Action item: Everything from the line containing "R12: 22k (GND, VDD) -> 22k (U1/PA5, VDD)" through the line containing "C1: 10nF (GND, VDD) -> 10nF (N20, VDD)" in the listing below should be copied exactly, and nothing more.

Record excerpts:
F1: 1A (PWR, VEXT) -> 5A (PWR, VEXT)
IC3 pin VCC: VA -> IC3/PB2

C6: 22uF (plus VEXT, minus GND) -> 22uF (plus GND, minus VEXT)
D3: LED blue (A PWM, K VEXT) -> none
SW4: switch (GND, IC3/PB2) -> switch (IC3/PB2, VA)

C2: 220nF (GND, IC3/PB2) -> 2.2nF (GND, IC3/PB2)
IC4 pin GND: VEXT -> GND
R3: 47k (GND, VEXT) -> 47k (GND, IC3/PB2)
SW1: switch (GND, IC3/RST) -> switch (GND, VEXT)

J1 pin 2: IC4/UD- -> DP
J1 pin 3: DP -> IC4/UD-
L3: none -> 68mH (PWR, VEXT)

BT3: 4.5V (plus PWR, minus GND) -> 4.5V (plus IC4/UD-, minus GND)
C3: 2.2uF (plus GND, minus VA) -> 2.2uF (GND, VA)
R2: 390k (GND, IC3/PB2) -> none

* * *

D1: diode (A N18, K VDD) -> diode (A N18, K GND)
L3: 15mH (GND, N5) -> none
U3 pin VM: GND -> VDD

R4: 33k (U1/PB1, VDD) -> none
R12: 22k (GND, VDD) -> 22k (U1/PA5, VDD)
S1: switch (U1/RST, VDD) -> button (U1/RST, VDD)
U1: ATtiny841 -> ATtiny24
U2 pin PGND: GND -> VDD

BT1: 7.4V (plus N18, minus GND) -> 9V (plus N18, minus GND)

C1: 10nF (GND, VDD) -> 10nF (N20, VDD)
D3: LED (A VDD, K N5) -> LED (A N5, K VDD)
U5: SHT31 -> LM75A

...

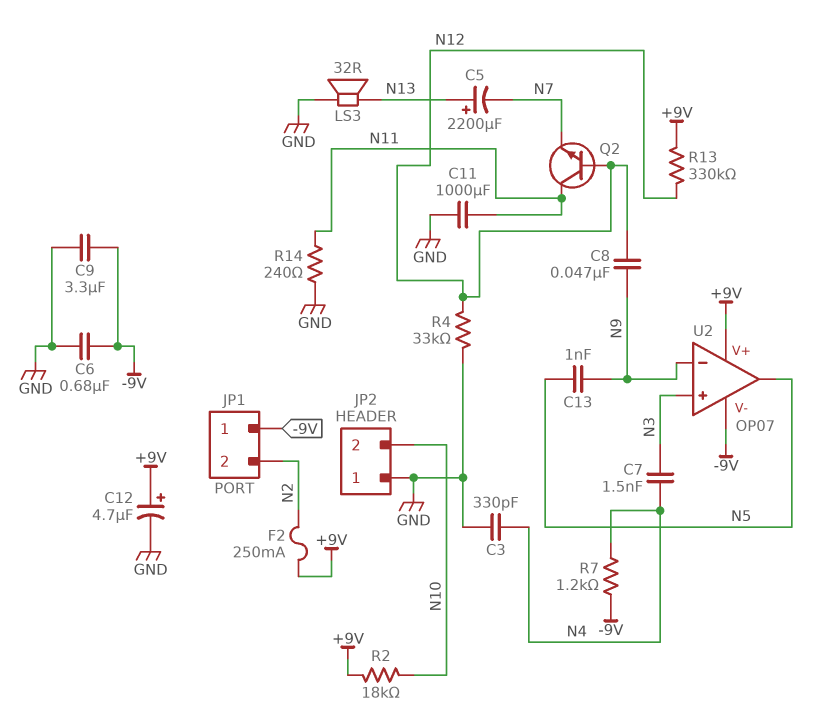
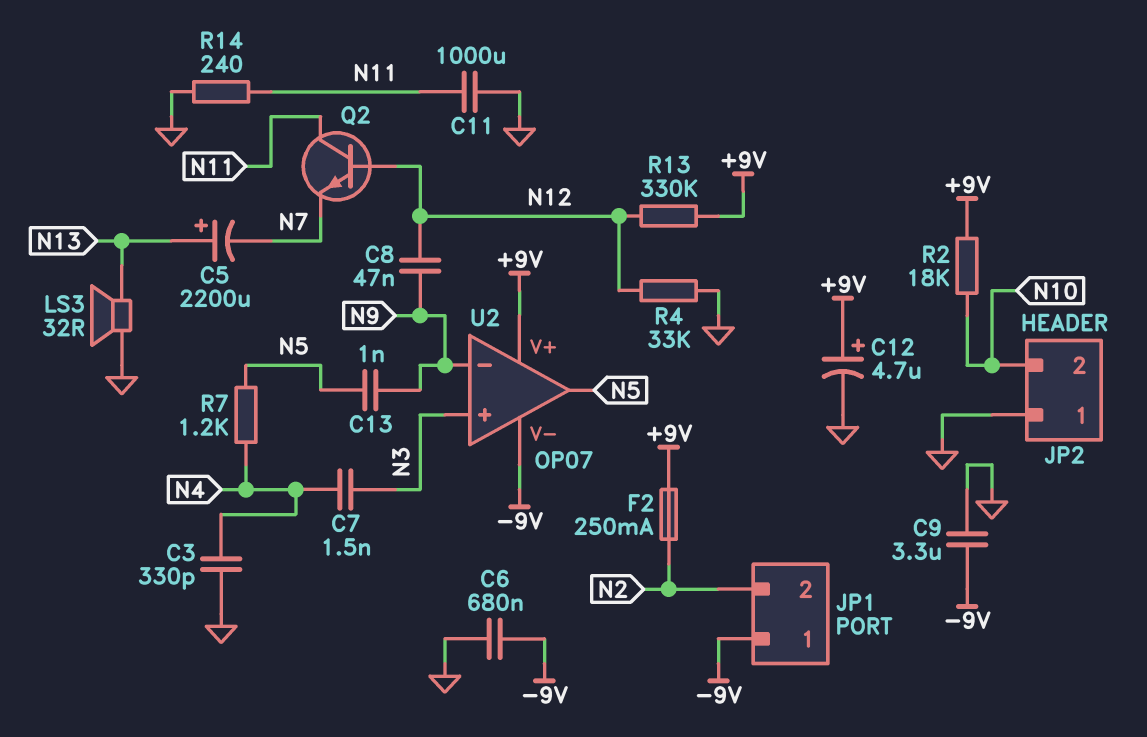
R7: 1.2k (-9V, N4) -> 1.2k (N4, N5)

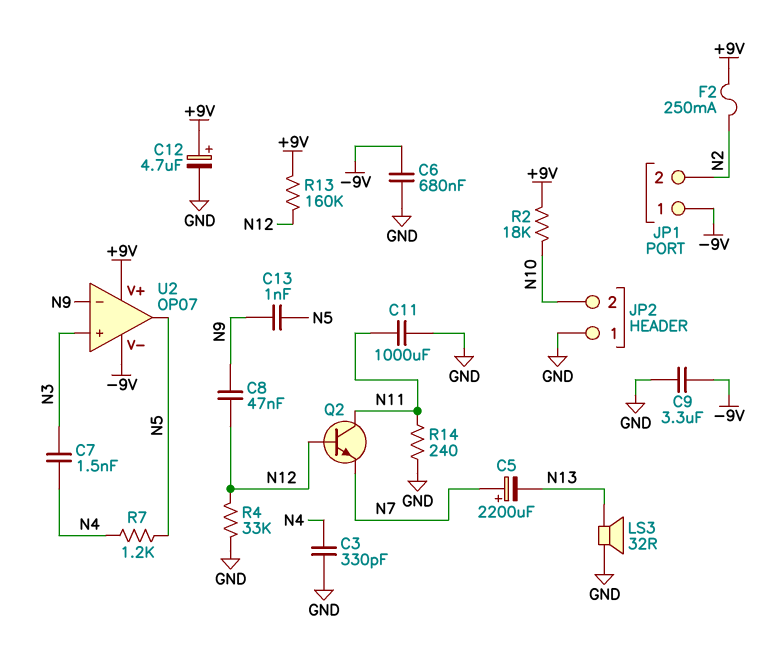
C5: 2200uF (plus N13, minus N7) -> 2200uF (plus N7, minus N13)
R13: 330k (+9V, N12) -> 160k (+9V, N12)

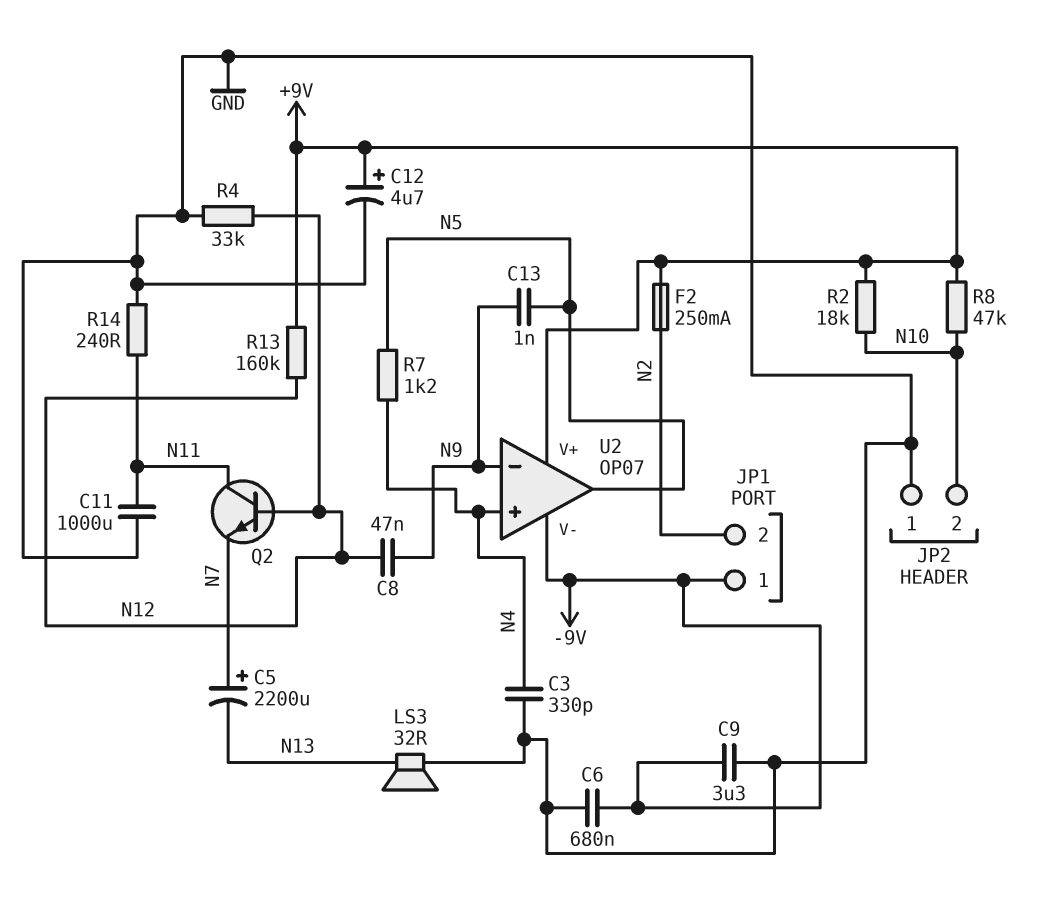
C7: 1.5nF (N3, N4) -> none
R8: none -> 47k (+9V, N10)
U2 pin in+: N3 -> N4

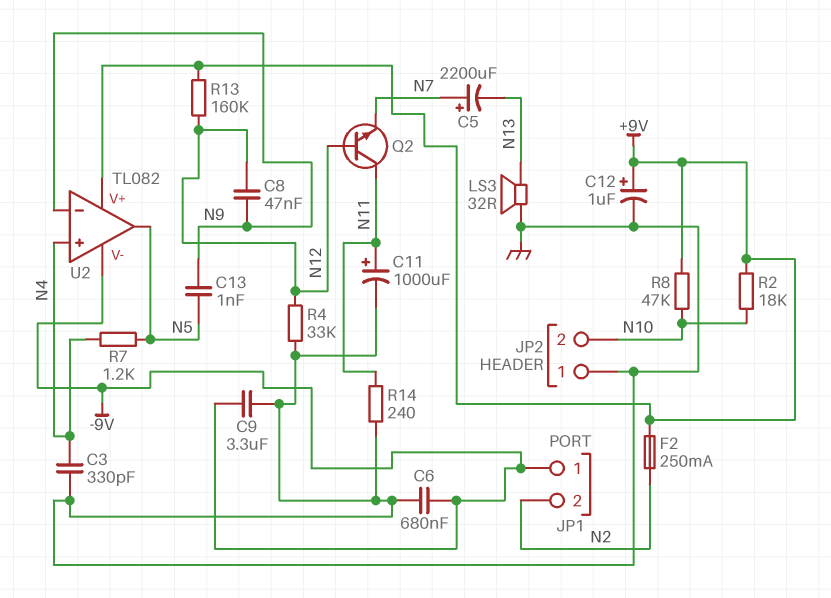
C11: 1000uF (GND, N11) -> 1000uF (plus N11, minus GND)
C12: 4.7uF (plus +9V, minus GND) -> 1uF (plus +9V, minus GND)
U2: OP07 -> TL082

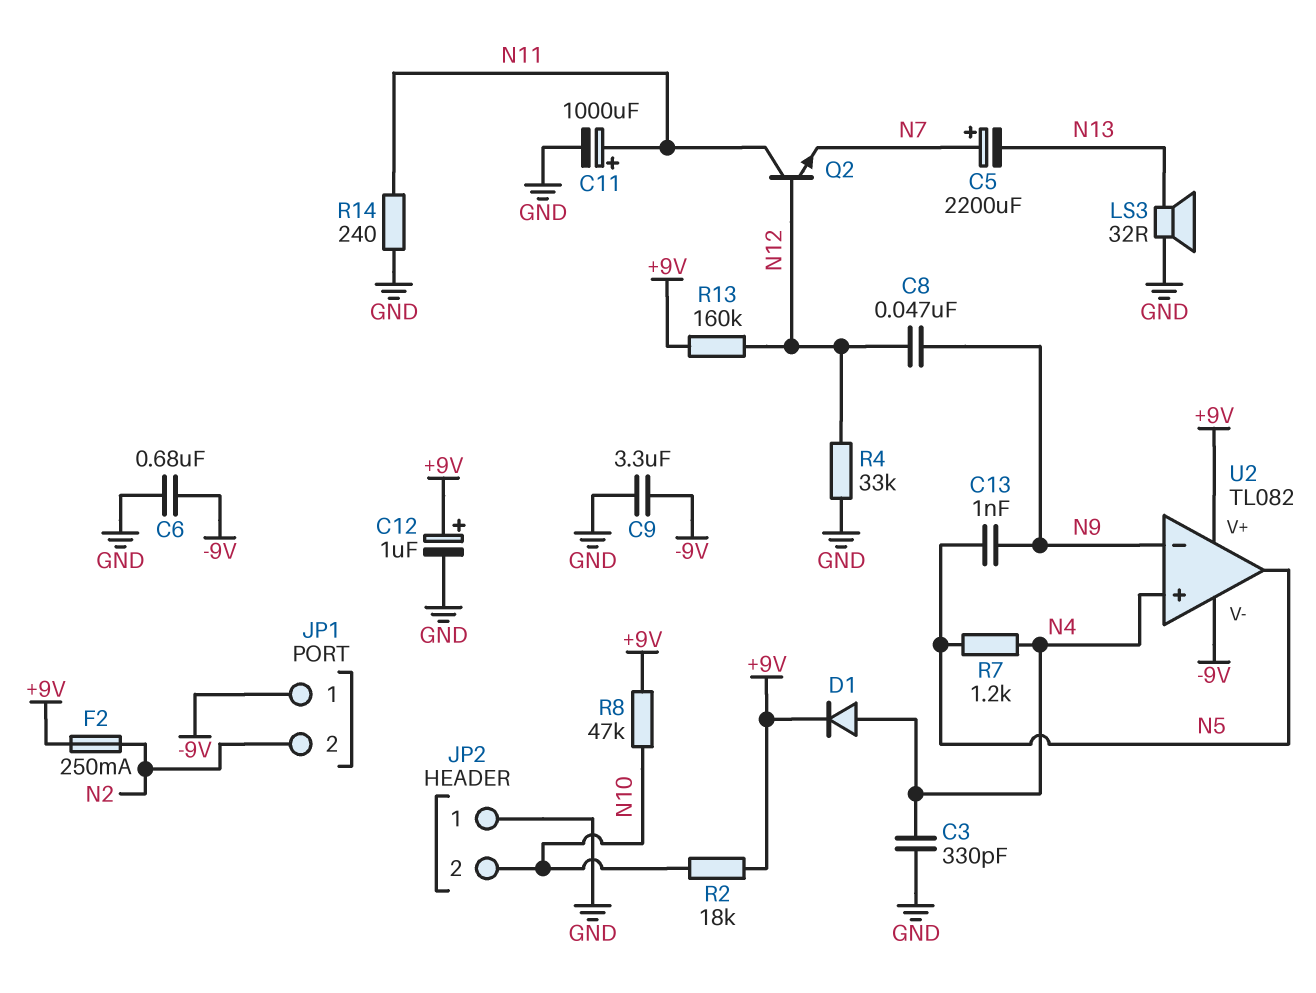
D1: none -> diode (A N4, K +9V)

Result of this exercise:
R12: 22k (GND, VDD) -> 22k (U1/PA5, VDD)
S1: switch (U1/RST, VDD) -> button (U1/RST, VDD)
U1: ATtiny841 -> ATtiny24
U2 pin PGND: GND -> VDD

BT1: 7.4V (plus N18, minus GND) -> 9V (plus N18, minus GND)

C1: 10nF (GND, VDD) -> 10nF (N20, VDD)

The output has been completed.